» **WHAT NEEDS TO BE DONE**
Would you please copy the part of the material below that opens with the line containing "white clock: 0 -> 2" and closes with the line containing "brown headphones: 6 -> 10"? Copy it exactly, and only it.

+ + + +

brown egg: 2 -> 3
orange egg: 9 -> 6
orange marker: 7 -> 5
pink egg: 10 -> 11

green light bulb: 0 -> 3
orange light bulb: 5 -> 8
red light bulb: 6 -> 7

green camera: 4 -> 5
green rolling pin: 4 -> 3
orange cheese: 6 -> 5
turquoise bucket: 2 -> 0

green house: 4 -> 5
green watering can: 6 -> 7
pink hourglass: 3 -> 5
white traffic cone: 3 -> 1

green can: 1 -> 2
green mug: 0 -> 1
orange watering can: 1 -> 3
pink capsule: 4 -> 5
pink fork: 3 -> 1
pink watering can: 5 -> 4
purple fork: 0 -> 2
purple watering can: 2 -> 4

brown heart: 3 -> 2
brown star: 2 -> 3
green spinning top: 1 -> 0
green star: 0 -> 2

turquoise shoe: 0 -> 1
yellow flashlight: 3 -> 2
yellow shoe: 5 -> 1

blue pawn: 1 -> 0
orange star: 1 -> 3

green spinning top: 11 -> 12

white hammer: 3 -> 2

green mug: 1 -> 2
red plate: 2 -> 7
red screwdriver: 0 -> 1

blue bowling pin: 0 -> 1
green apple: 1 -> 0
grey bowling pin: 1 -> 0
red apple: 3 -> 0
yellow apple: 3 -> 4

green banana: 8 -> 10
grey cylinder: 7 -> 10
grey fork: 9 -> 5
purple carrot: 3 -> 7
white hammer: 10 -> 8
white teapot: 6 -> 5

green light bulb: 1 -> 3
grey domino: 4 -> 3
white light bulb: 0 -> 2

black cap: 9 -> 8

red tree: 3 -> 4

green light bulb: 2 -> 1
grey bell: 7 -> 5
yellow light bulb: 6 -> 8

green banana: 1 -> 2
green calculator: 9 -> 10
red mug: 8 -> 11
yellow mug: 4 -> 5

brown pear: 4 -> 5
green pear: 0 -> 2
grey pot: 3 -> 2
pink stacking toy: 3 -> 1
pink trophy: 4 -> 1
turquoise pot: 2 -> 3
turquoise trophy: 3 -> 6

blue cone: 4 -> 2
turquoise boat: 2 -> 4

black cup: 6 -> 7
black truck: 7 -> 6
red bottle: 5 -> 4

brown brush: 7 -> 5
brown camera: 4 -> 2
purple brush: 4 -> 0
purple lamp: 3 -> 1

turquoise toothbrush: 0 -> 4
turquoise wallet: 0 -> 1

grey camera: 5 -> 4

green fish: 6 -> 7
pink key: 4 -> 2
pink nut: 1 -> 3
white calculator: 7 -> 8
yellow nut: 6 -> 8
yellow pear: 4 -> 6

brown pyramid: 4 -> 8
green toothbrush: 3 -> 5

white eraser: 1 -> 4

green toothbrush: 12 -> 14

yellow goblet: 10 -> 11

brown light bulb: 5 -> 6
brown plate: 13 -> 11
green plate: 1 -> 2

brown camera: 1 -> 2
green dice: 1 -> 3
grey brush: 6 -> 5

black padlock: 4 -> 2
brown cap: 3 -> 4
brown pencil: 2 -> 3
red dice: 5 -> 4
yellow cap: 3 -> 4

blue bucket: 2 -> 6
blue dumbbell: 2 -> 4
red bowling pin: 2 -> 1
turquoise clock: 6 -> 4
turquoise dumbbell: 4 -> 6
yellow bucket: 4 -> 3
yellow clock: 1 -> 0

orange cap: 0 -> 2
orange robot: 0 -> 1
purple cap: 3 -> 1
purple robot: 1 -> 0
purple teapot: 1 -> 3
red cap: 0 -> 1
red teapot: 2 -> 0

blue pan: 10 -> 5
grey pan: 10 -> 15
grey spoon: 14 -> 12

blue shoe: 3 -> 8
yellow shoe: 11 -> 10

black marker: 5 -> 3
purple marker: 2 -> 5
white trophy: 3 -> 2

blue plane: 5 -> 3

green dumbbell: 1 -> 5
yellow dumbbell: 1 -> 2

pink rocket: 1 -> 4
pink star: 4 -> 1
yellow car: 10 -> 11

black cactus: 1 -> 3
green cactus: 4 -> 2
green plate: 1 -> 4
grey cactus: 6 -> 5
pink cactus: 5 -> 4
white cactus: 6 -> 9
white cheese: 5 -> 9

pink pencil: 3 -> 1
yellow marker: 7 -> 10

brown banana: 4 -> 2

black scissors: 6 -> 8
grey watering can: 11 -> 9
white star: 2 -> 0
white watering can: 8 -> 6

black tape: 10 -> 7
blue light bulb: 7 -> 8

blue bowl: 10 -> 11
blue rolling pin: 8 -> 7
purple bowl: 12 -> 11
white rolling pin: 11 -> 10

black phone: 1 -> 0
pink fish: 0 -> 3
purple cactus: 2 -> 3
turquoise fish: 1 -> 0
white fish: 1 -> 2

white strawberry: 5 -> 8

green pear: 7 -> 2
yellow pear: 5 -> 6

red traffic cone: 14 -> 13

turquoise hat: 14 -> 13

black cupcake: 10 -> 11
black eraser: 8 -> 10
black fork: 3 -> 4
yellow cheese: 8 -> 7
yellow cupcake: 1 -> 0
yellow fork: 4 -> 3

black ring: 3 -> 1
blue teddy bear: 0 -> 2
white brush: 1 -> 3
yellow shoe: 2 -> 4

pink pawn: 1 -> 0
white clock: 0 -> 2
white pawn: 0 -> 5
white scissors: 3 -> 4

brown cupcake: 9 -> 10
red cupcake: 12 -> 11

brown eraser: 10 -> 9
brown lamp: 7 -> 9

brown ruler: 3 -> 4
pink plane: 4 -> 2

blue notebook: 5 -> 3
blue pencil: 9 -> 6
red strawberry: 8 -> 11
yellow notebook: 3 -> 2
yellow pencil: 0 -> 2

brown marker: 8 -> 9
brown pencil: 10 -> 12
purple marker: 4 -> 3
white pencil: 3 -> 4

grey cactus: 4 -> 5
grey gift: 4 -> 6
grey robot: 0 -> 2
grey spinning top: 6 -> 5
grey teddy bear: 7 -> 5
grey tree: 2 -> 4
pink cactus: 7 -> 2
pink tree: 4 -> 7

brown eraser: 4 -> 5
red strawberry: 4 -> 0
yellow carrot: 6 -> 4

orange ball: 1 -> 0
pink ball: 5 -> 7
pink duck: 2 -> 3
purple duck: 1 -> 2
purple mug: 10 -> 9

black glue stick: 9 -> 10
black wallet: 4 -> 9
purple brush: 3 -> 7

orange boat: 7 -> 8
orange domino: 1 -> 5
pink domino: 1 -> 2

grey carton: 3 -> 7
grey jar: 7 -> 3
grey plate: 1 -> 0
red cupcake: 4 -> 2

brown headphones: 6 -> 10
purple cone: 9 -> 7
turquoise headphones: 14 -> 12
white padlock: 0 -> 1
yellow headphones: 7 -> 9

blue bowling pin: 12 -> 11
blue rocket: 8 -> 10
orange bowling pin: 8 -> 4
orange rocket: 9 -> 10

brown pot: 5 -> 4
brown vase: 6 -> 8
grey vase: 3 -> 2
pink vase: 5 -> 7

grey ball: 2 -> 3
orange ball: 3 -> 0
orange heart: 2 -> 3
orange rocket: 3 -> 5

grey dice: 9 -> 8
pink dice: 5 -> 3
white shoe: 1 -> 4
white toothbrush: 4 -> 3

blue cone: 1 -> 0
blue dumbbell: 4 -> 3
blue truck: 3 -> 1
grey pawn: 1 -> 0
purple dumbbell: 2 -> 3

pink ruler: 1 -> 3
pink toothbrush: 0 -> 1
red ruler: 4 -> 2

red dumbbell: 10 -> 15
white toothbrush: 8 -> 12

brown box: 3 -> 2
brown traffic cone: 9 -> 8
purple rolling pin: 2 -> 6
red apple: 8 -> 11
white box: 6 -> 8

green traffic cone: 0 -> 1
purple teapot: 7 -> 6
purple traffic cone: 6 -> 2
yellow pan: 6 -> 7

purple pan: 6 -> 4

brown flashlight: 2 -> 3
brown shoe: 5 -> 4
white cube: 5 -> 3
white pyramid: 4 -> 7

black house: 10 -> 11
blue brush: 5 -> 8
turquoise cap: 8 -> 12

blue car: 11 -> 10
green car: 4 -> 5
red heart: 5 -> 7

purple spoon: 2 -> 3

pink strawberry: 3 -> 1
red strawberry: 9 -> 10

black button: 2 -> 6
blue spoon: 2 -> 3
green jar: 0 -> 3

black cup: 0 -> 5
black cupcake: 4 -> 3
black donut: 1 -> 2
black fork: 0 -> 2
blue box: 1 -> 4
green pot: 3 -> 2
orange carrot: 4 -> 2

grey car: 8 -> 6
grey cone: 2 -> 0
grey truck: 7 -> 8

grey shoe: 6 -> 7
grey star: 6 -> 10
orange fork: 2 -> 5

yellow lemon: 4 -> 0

+ + + +

» **FINAL ANSWER**
white clock: 0 -> 2
white pawn: 0 -> 5
white scissors: 3 -> 4

brown cupcake: 9 -> 10
red cupcake: 12 -> 11

brown eraser: 10 -> 9
brown lamp: 7 -> 9

brown ruler: 3 -> 4
pink plane: 4 -> 2

blue notebook: 5 -> 3
blue pencil: 9 -> 6
red strawberry: 8 -> 11
yellow notebook: 3 -> 2
yellow pencil: 0 -> 2

brown marker: 8 -> 9
brown pencil: 10 -> 12
purple marker: 4 -> 3
white pencil: 3 -> 4

grey cactus: 4 -> 5
grey gift: 4 -> 6
grey robot: 0 -> 2
grey spinning top: 6 -> 5
grey teddy bear: 7 -> 5
grey tree: 2 -> 4
pink cactus: 7 -> 2
pink tree: 4 -> 7

brown eraser: 4 -> 5
red strawberry: 4 -> 0
yellow carrot: 6 -> 4

orange ball: 1 -> 0
pink ball: 5 -> 7
pink duck: 2 -> 3
purple duck: 1 -> 2
purple mug: 10 -> 9

black glue stick: 9 -> 10
black wallet: 4 -> 9
purple brush: 3 -> 7

orange boat: 7 -> 8
orange domino: 1 -> 5
pink domino: 1 -> 2

grey carton: 3 -> 7
grey jar: 7 -> 3
grey plate: 1 -> 0
red cupcake: 4 -> 2

brown headphones: 6 -> 10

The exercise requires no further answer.